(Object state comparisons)
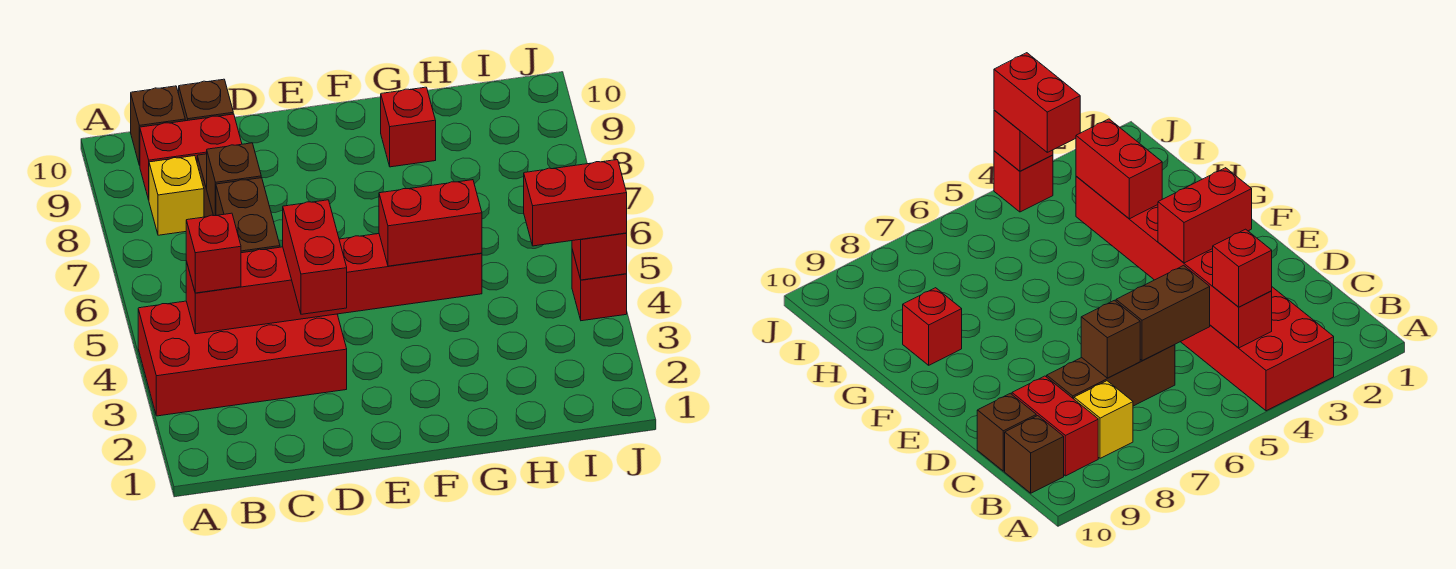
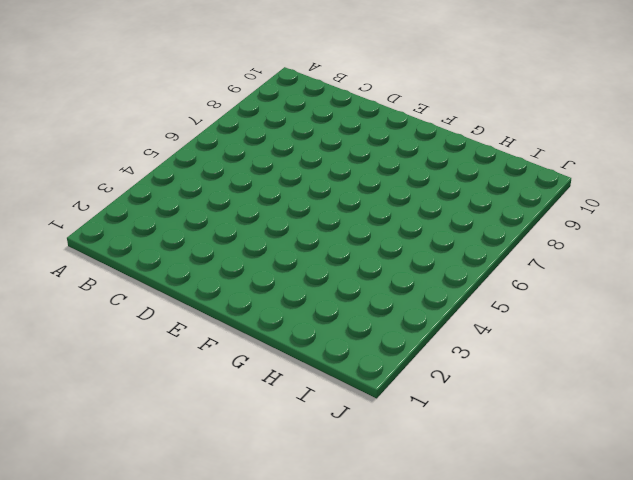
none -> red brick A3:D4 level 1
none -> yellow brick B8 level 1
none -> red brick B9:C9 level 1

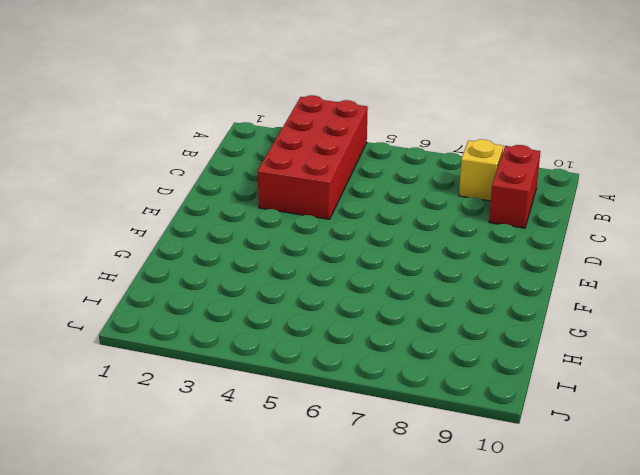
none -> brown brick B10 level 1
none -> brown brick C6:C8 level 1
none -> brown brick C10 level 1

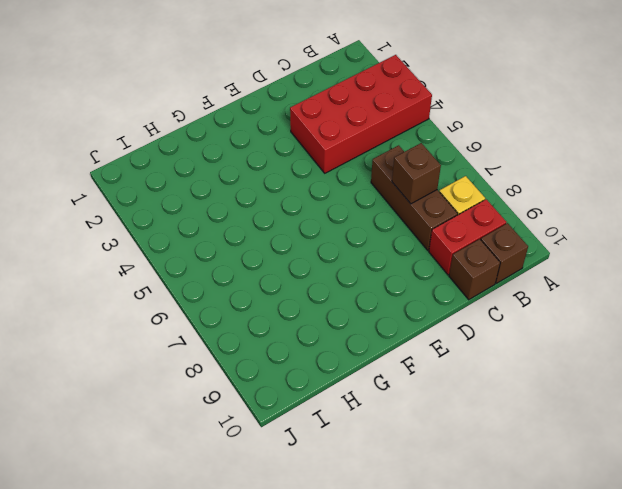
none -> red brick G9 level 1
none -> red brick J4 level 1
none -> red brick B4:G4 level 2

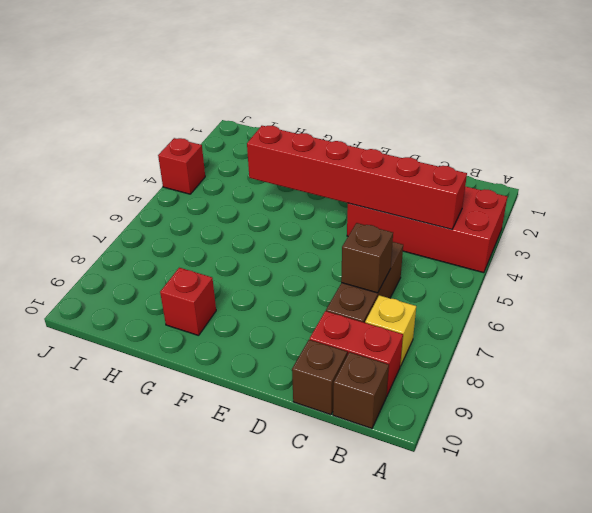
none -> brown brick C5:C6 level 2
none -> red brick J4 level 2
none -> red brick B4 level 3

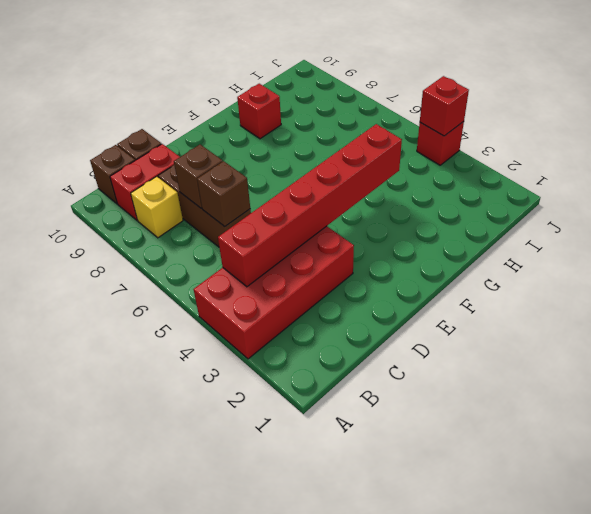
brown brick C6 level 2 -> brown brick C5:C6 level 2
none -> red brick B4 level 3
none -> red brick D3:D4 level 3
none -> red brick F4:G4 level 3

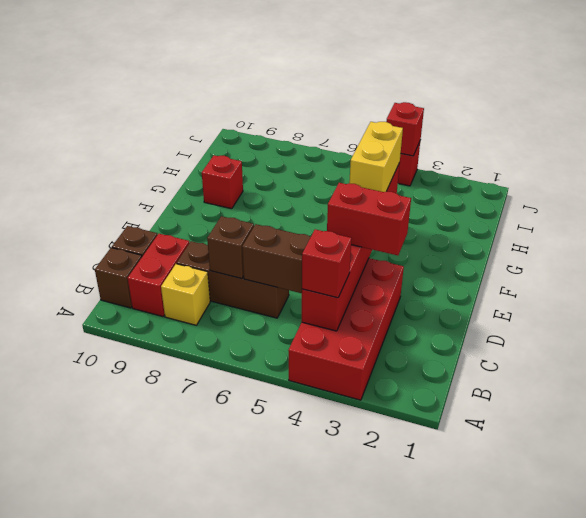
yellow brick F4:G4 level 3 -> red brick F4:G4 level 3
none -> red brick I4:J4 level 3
...
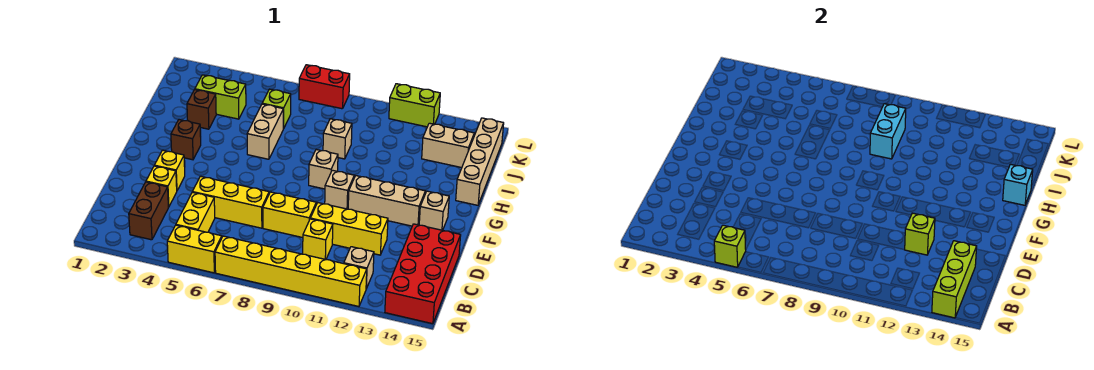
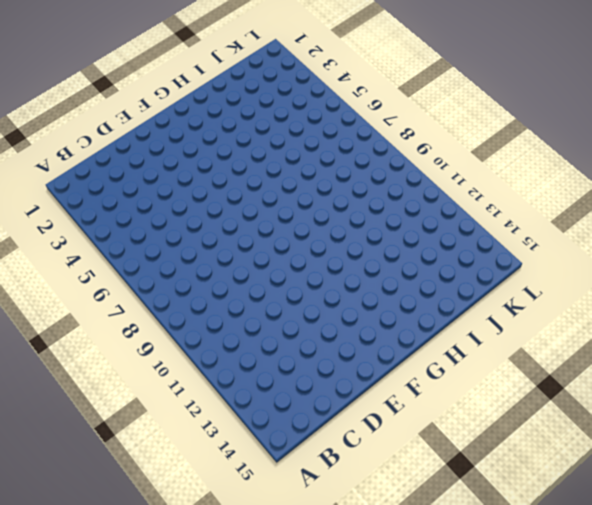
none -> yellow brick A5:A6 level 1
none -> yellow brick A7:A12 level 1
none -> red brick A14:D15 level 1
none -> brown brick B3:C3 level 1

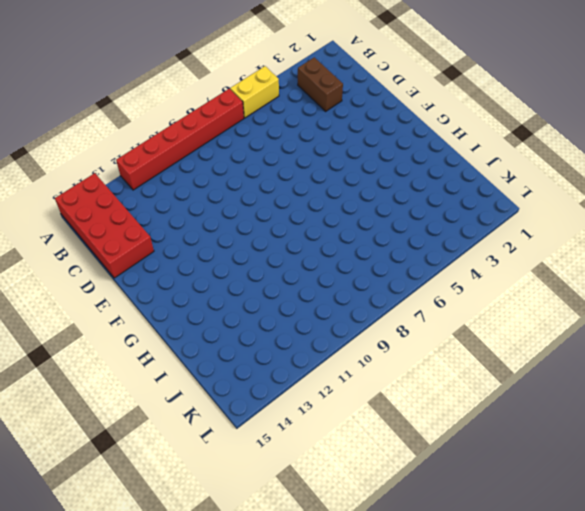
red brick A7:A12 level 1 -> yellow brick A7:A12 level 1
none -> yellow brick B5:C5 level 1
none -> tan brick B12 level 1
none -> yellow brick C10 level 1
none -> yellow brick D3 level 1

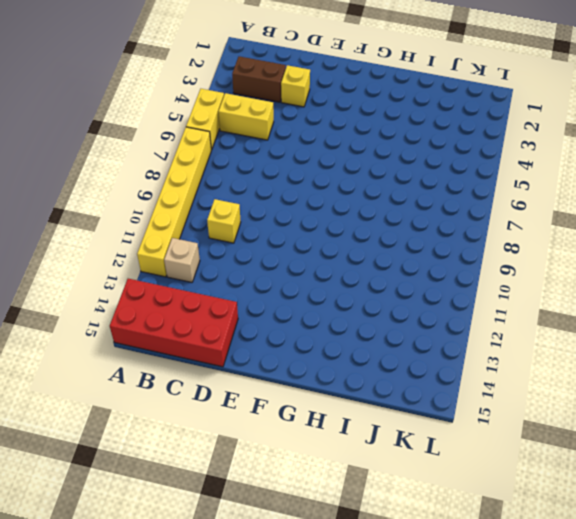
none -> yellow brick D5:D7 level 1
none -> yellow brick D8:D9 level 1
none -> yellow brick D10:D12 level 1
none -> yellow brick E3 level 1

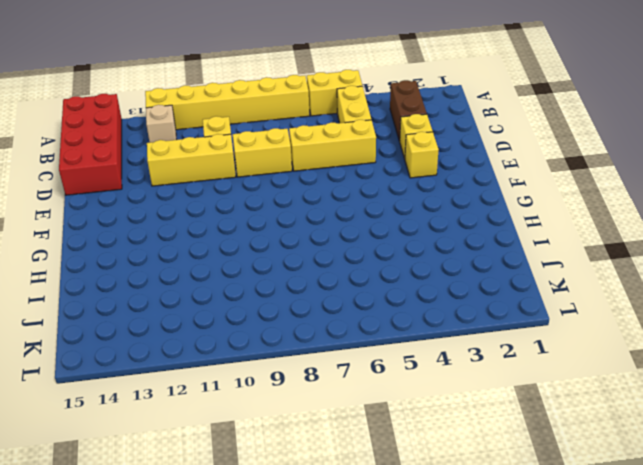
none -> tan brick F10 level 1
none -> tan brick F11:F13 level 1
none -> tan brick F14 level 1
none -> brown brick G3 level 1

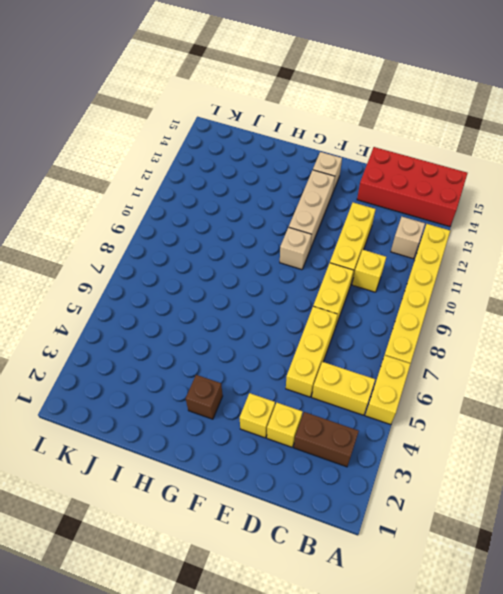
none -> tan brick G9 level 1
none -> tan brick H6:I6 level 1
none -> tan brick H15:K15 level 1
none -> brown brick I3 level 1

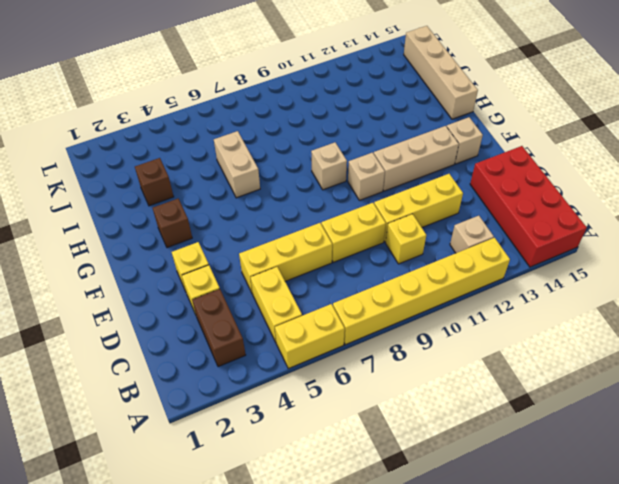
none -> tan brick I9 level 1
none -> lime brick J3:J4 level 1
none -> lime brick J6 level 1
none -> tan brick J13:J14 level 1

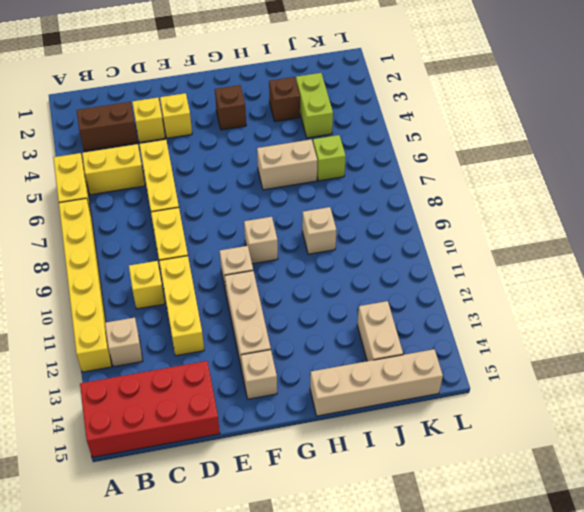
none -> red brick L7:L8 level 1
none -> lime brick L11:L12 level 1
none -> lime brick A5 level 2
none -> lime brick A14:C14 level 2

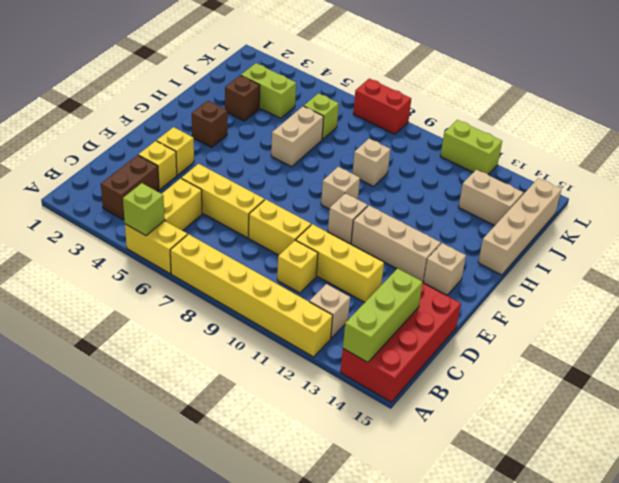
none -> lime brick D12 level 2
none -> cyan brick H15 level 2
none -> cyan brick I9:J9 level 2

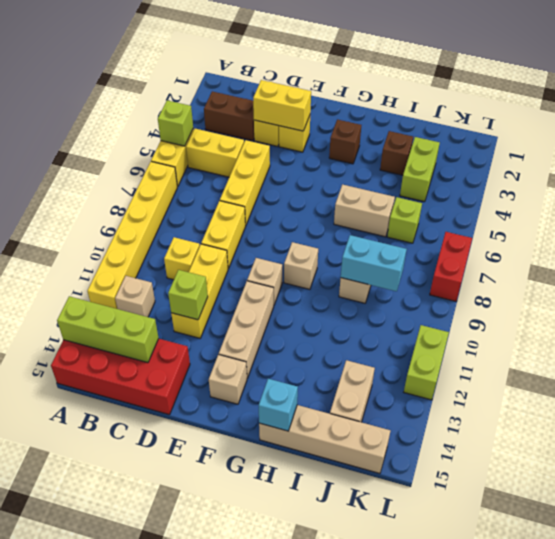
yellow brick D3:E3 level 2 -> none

## EXERCISE OBJECTIVE
Write out the lines above from the one with "none -> red brick A3:D4 level 1" through the one with "none -> red brick I4:J4 level 3", ends included, exactly; no picture goes in.

## WRITTEN RESPONSE
none -> red brick A3:D4 level 1
none -> yellow brick B8 level 1
none -> red brick B9:C9 level 1

none -> brown brick B10 level 1
none -> brown brick C6:C8 level 1
none -> brown brick C10 level 1

none -> red brick G9 level 1
none -> red brick J4 level 1
none -> red brick B4:G4 level 2

none -> brown brick C5:C6 level 2
none -> red brick J4 level 2
none -> red brick B4 level 3

brown brick C6 level 2 -> brown brick C5:C6 level 2
none -> red brick B4 level 3
none -> red brick D3:D4 level 3
none -> red brick F4:G4 level 3

yellow brick F4:G4 level 3 -> red brick F4:G4 level 3
none -> red brick I4:J4 level 3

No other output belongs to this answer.